— Begin —

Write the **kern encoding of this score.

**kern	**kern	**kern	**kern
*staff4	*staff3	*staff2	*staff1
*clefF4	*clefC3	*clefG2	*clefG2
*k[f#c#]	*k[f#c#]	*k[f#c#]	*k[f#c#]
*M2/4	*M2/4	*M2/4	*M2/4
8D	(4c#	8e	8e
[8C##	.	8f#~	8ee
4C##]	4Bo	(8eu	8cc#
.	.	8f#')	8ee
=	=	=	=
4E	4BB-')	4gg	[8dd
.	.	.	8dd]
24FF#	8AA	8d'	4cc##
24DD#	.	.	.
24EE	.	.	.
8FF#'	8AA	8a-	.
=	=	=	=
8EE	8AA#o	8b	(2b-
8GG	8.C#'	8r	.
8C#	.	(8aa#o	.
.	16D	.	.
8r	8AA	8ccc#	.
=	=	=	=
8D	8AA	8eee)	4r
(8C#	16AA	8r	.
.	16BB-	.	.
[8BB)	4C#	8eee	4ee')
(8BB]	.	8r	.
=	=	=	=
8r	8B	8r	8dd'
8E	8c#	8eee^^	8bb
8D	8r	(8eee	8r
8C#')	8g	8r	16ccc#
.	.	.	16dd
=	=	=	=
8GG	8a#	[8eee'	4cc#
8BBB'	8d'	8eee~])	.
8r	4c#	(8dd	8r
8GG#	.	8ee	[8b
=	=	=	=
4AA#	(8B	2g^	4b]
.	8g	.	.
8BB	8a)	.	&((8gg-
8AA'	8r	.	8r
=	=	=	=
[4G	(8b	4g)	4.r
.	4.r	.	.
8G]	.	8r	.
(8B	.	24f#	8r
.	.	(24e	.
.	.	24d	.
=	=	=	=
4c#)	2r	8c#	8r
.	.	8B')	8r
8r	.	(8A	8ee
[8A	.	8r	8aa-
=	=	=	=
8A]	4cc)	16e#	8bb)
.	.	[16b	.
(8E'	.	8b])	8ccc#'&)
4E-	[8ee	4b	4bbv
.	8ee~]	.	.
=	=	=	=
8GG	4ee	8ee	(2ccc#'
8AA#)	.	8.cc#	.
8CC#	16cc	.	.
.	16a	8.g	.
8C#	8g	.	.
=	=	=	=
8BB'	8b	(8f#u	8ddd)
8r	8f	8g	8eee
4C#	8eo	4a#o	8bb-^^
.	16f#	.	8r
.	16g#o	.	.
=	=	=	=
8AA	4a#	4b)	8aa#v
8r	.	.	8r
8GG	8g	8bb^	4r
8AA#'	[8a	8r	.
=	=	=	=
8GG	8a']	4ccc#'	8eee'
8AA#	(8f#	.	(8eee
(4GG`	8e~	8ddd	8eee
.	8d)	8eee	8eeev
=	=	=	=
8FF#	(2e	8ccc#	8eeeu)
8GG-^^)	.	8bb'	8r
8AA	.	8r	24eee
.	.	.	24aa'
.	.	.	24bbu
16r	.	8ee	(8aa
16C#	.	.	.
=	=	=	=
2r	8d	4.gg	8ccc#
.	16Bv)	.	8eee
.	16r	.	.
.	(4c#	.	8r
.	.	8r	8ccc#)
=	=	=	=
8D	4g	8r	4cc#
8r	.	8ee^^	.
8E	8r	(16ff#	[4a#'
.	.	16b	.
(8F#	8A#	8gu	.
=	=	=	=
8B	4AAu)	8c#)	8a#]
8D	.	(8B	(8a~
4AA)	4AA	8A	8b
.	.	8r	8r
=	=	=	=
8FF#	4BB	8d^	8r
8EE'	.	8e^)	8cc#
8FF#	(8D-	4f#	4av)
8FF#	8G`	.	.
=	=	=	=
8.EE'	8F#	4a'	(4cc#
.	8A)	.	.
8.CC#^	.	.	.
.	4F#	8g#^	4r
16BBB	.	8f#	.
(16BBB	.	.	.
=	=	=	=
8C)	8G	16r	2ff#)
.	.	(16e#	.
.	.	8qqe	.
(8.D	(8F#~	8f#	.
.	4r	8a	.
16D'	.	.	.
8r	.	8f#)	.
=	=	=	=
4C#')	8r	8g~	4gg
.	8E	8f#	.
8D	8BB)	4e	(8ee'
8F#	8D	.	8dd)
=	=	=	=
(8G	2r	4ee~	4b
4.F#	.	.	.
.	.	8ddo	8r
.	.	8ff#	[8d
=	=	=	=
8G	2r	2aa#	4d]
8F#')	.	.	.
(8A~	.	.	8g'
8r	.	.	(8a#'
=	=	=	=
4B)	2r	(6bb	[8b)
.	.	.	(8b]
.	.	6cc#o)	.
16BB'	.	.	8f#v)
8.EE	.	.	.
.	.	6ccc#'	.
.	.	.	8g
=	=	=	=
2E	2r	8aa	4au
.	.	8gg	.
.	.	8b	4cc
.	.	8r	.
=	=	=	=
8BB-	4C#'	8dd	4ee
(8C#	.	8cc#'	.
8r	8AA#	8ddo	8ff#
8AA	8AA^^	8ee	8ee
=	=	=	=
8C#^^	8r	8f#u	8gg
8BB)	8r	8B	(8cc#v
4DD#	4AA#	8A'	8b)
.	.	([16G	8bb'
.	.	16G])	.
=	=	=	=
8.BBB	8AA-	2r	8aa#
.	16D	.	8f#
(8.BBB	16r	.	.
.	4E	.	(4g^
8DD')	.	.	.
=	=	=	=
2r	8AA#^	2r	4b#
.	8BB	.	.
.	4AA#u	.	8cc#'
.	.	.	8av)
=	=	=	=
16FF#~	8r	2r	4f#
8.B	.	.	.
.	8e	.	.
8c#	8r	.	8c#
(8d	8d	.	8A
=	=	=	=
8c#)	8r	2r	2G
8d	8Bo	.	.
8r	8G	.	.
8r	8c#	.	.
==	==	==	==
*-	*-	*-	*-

— End —

- **WHAT TO DO**:
Count the lines in the records above that contain the string "kern", matching case exactly, and give only the number.

- **EXERCISE ANSWER**:
2